[Opening MATERIAL FOR THE TASK section]

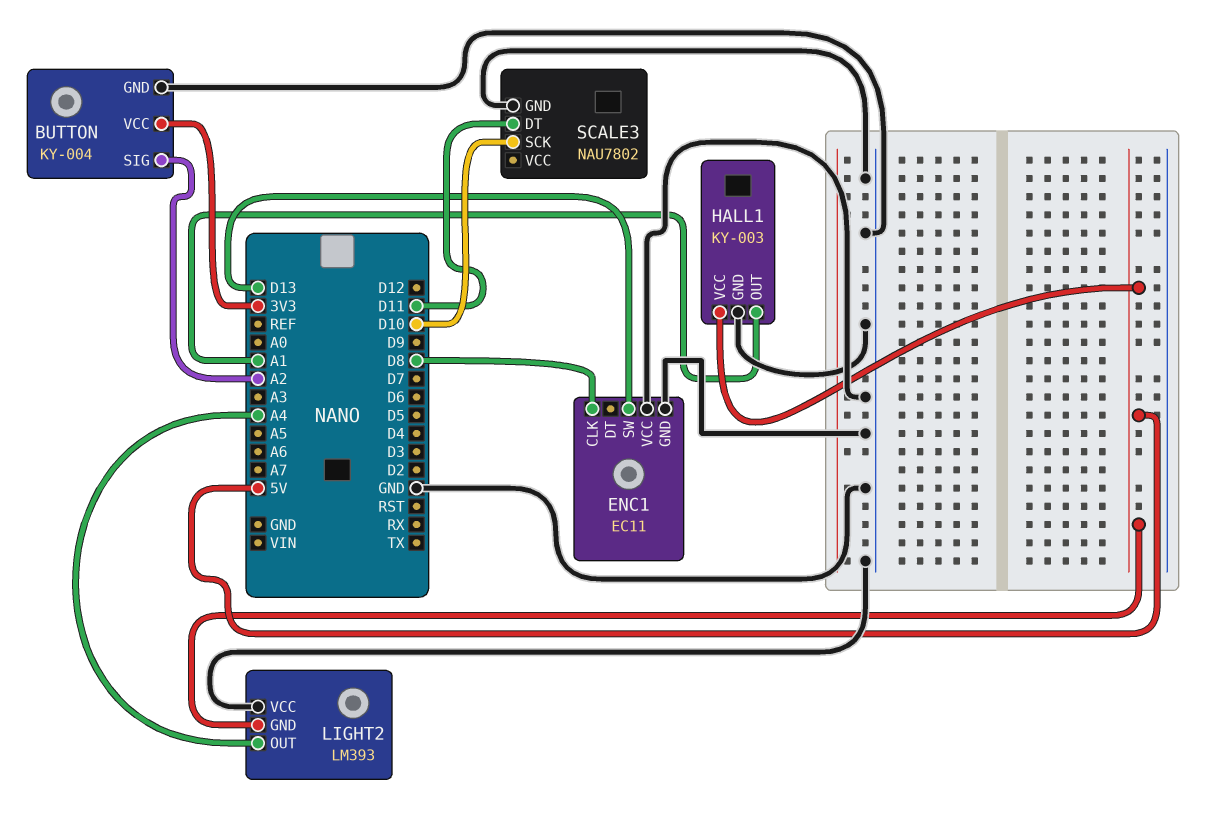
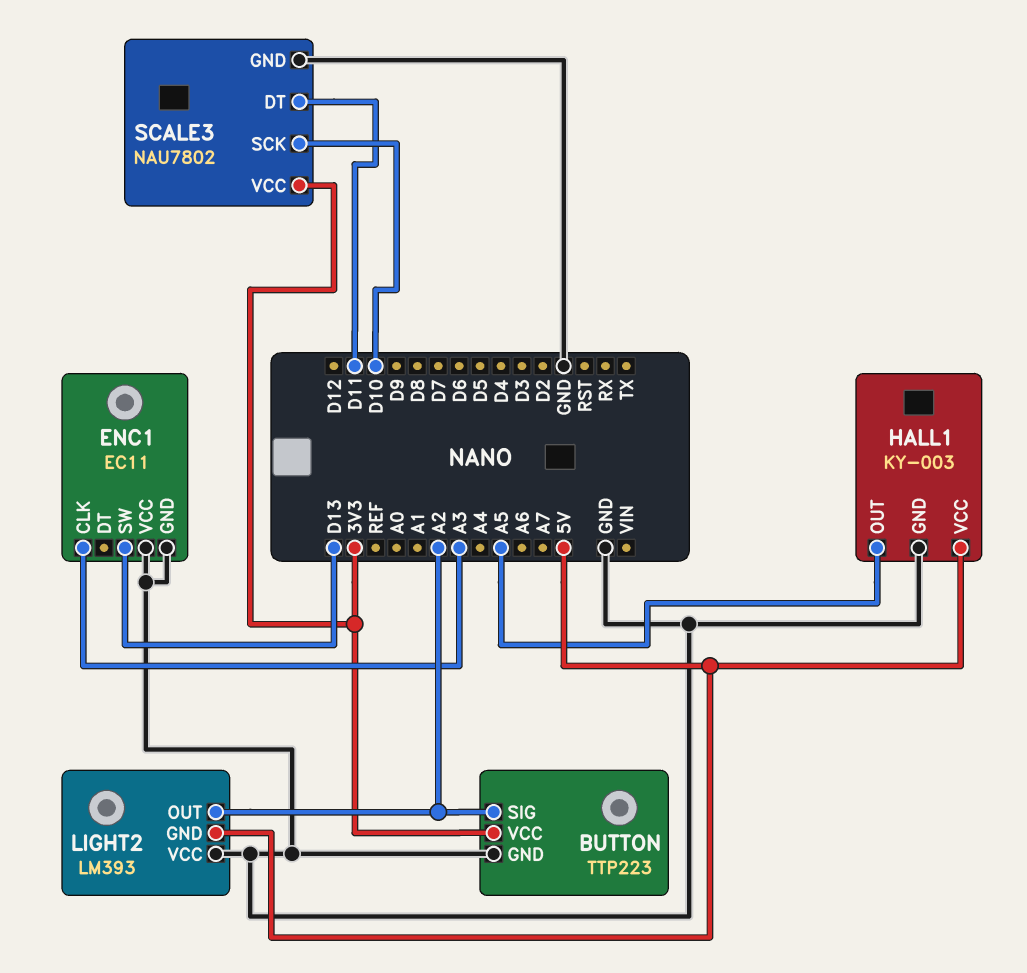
BUTTON: KY-004 -> TTP223
ENC1 pin CLK: D8 -> A3
HALL1 pin OUT: A1 -> A5
LIGHT2 pin OUT: A4 -> A2
SCALE3 pin VCC: none -> 3V3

[Closing MATERIAL FOR THE TASK section]

→ WORK REQUIRED: Each record must appear again exactly as written above, without its pictures.

→ TASK RESPONSE:
BUTTON: KY-004 -> TTP223
ENC1 pin CLK: D8 -> A3
HALL1 pin OUT: A1 -> A5
LIGHT2 pin OUT: A4 -> A2
SCALE3 pin VCC: none -> 3V3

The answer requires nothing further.